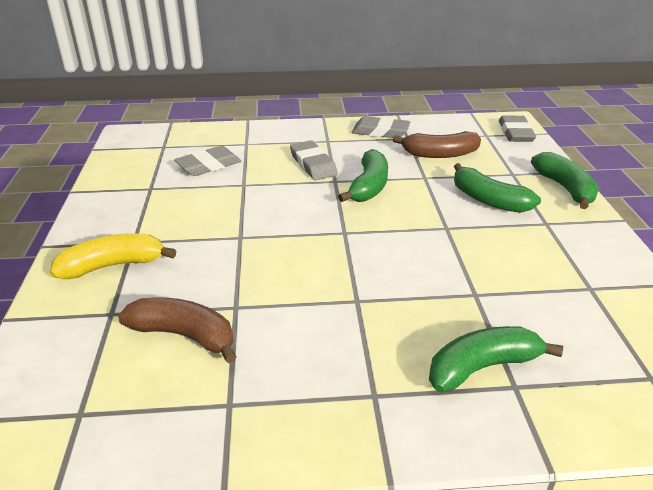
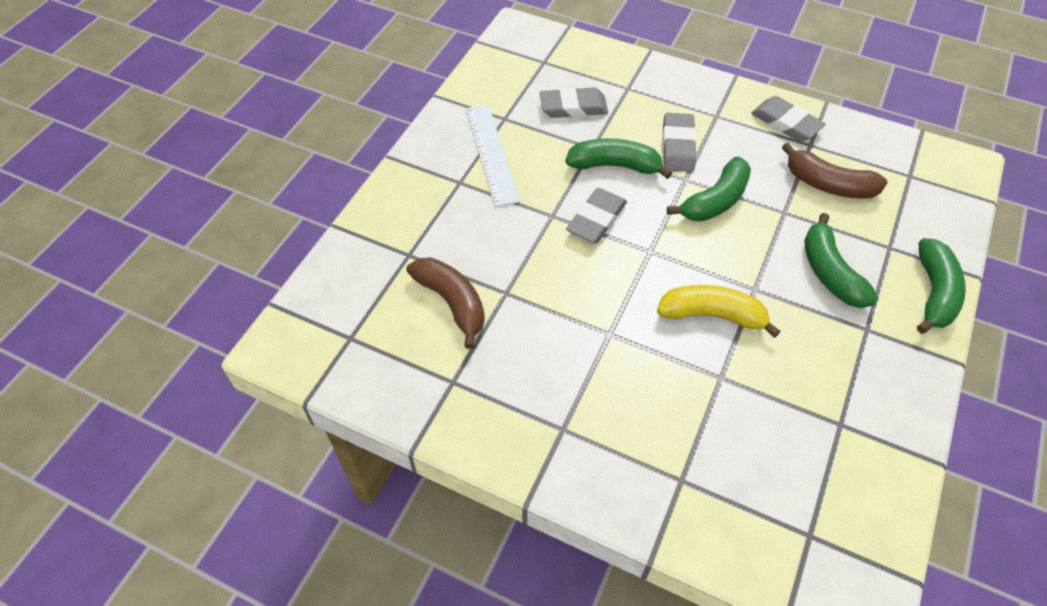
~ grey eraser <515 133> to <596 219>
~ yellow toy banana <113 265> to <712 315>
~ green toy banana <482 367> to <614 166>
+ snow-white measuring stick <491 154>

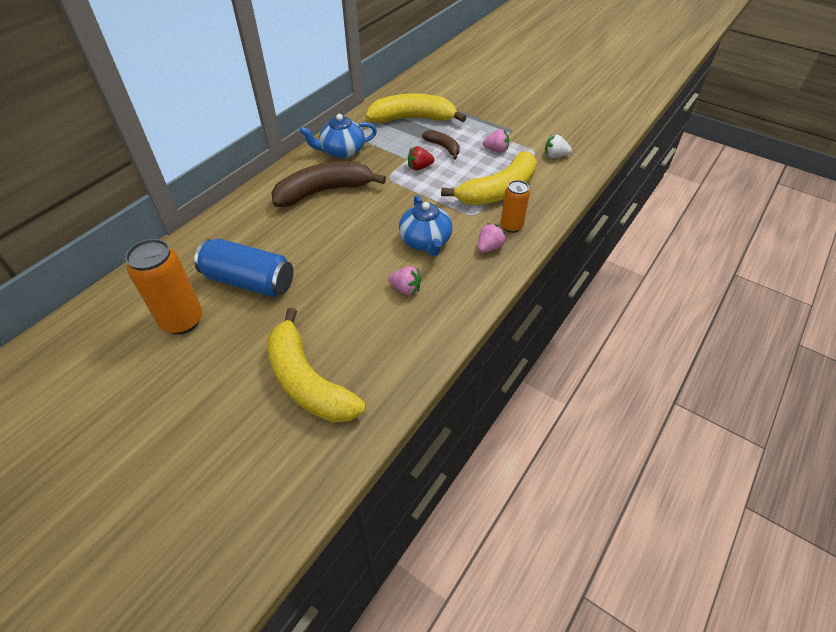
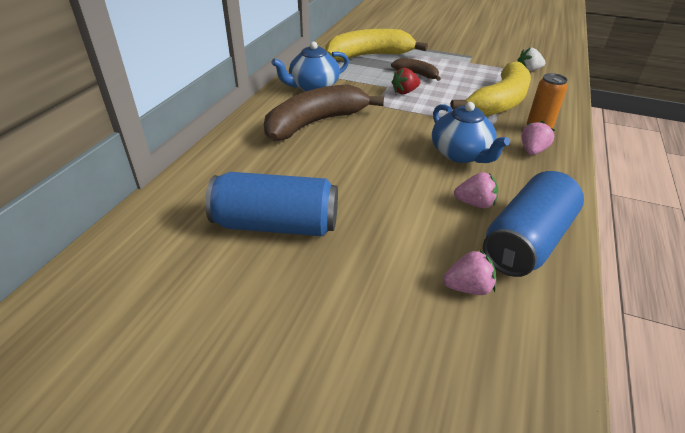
~ rosy berry <496 150> to <468 287>
- orange-coloured can <182 320>
- yellow toy banana <308 381>
+ blue can <527 241>

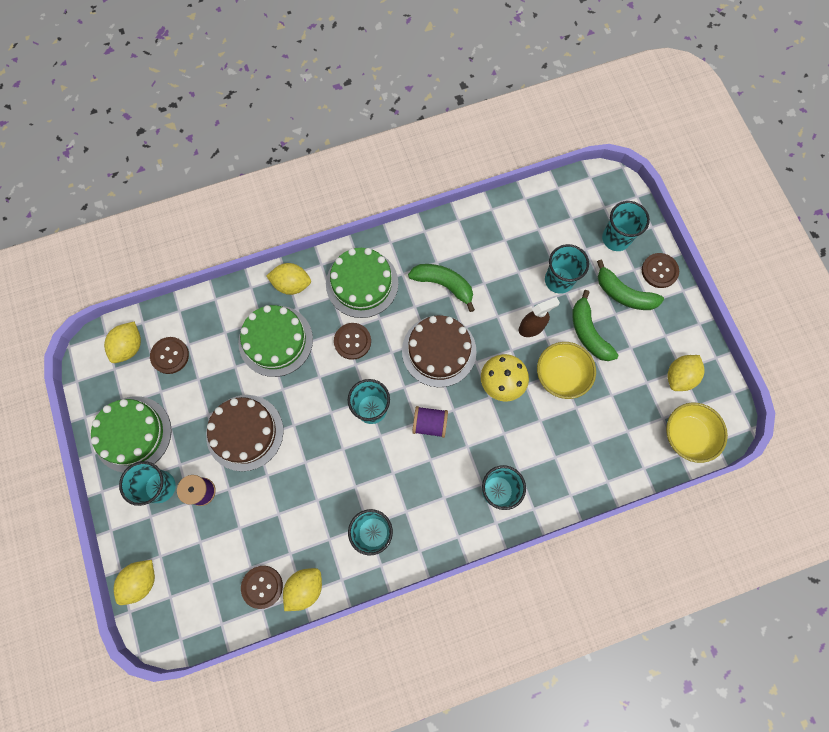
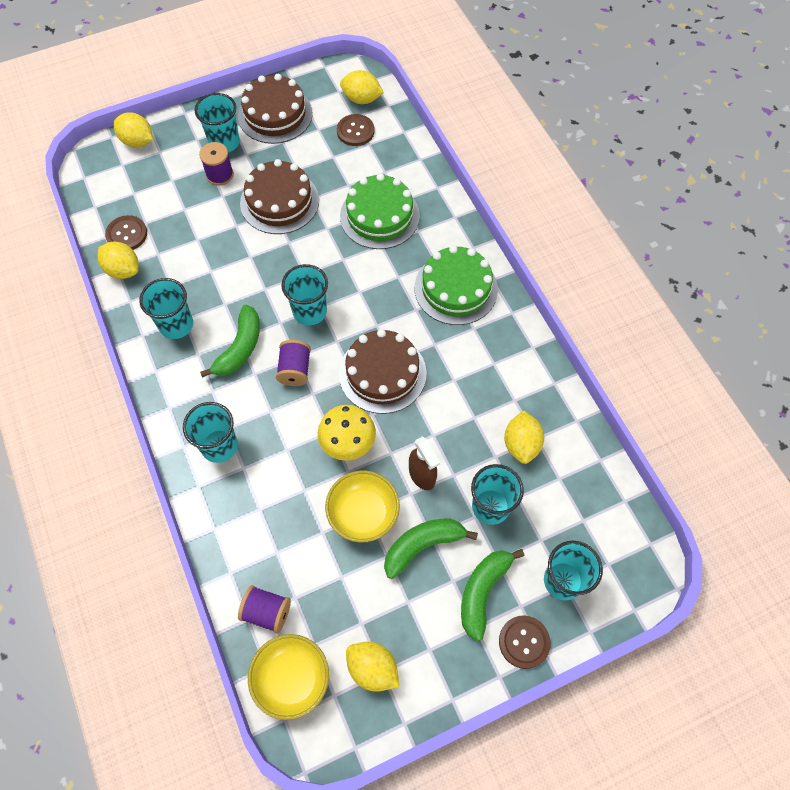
~ yellow citrus fruit <292 284> to <521 444>
~ green toy banana <444 285> to <240 348>
- brown button <352 341>
~ green layer cake <132 434> to brown layer cake <275 114>
+ royal purple reel of thread <267 612>

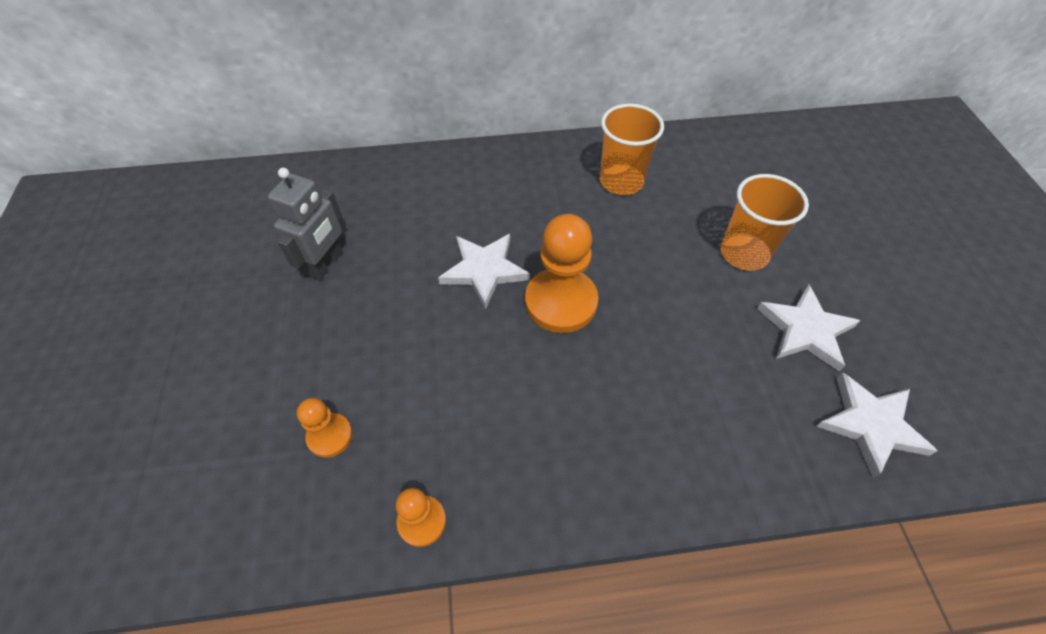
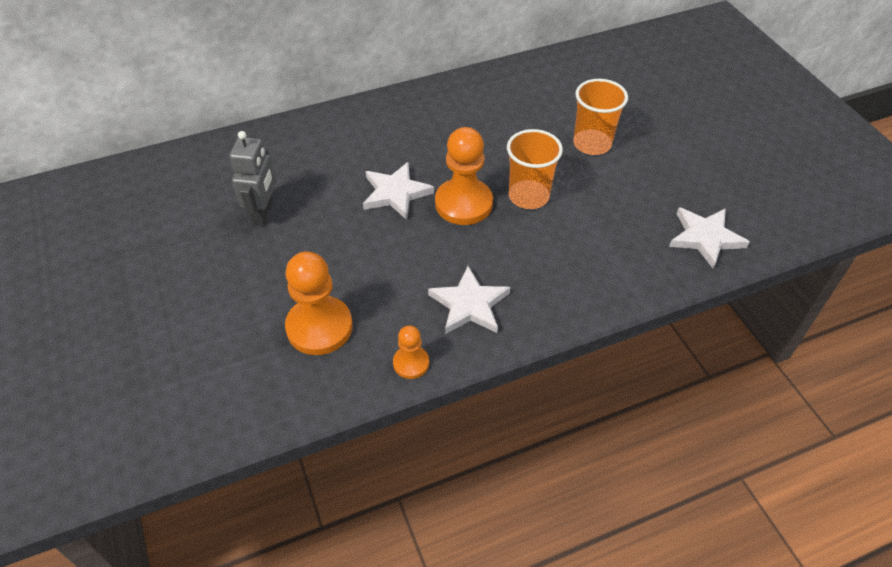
~ orange-coloured cup <621 181> to <528 196>
~ snow-white star <805 330> to <469 304>
~ orange-coloured chess pawn <330 436> = <319 327> x1.89

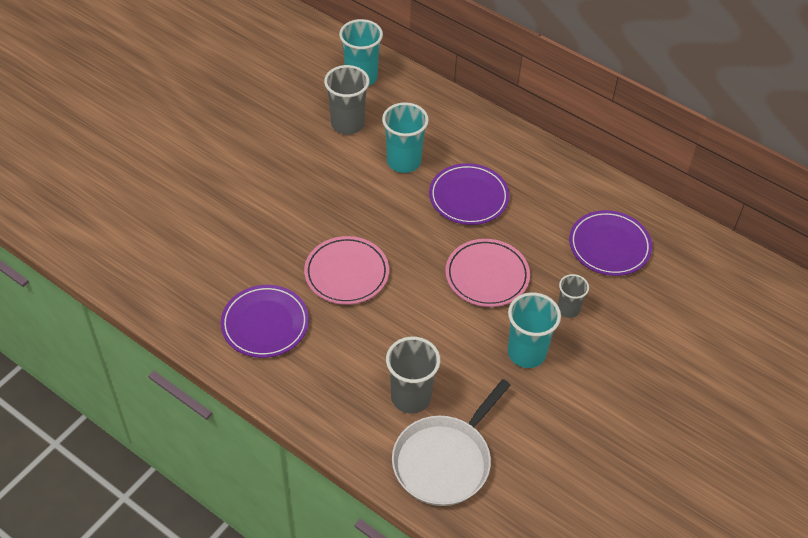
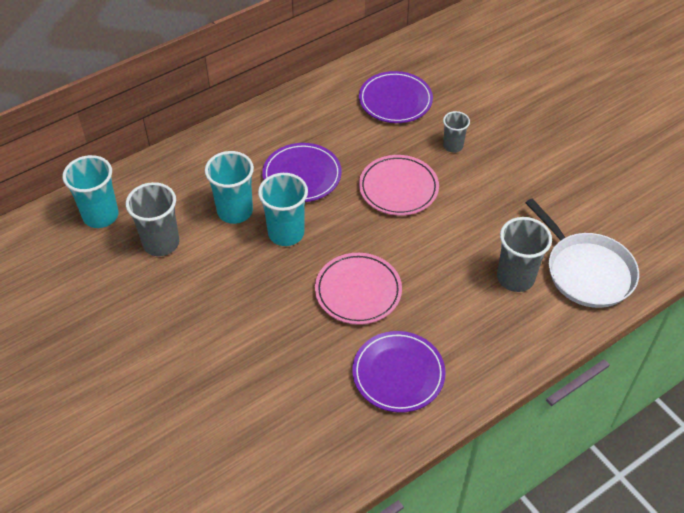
~ turquoise cup <526 353> to <286 233>

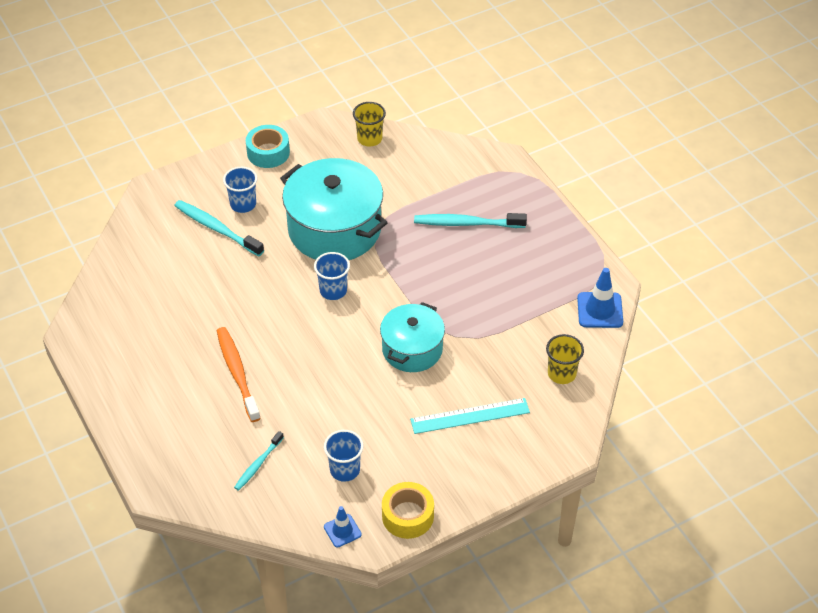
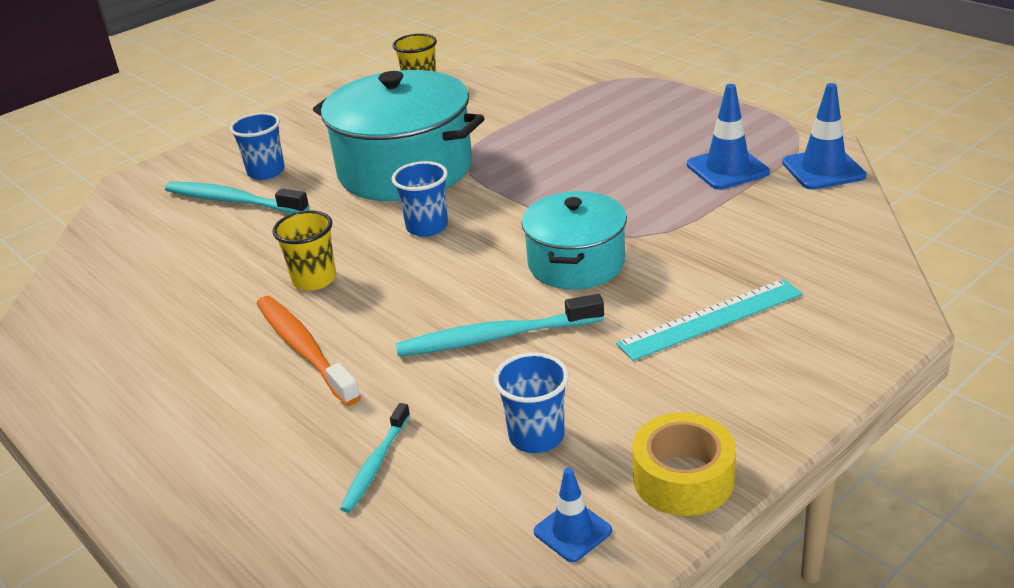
- turquoise roll of tape <268 152>
~ turquoise toothbrush <467 223> to <495 337>
~ yellow cup <561 374> to <314 279>
+ blue safety cone <727 169>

Work to complete: Count up the lines in the listing that hold the word "orange", and give that number only.

Answer to the problem: 3